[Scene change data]
--------

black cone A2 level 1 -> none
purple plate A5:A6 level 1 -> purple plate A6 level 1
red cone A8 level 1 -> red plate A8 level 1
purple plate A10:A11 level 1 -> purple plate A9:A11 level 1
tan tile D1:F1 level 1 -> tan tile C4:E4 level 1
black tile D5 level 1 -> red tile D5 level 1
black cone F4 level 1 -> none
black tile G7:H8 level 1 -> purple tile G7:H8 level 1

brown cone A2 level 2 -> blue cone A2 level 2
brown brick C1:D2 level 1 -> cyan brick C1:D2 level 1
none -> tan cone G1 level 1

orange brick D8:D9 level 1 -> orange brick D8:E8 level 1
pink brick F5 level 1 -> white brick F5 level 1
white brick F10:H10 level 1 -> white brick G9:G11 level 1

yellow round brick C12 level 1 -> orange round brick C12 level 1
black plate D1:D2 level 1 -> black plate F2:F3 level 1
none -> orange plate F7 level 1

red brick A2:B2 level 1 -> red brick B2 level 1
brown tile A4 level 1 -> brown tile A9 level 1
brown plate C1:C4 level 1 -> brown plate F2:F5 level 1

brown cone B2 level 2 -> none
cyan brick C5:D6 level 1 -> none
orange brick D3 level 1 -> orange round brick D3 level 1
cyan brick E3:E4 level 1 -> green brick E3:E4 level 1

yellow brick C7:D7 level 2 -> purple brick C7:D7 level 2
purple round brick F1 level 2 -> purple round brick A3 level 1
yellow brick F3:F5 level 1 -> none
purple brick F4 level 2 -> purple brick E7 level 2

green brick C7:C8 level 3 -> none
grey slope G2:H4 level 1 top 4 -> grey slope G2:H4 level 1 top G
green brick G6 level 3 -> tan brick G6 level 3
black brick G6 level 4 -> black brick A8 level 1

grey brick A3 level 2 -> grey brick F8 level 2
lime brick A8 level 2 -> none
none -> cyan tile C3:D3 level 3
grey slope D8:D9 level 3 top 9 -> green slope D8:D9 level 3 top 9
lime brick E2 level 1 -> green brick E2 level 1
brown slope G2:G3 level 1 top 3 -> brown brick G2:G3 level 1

--------

▶ **Your task**
Write out the lines above, starting at the line that contains "purple brick F4" and ending with the final line, and nothing else; copy them exactly.

▶ **Written response**
purple brick F4 level 2 -> purple brick E7 level 2

green brick C7:C8 level 3 -> none
grey slope G2:H4 level 1 top 4 -> grey slope G2:H4 level 1 top G
green brick G6 level 3 -> tan brick G6 level 3
black brick G6 level 4 -> black brick A8 level 1

grey brick A3 level 2 -> grey brick F8 level 2
lime brick A8 level 2 -> none
none -> cyan tile C3:D3 level 3
grey slope D8:D9 level 3 top 9 -> green slope D8:D9 level 3 top 9
lime brick E2 level 1 -> green brick E2 level 1
brown slope G2:G3 level 1 top 3 -> brown brick G2:G3 level 1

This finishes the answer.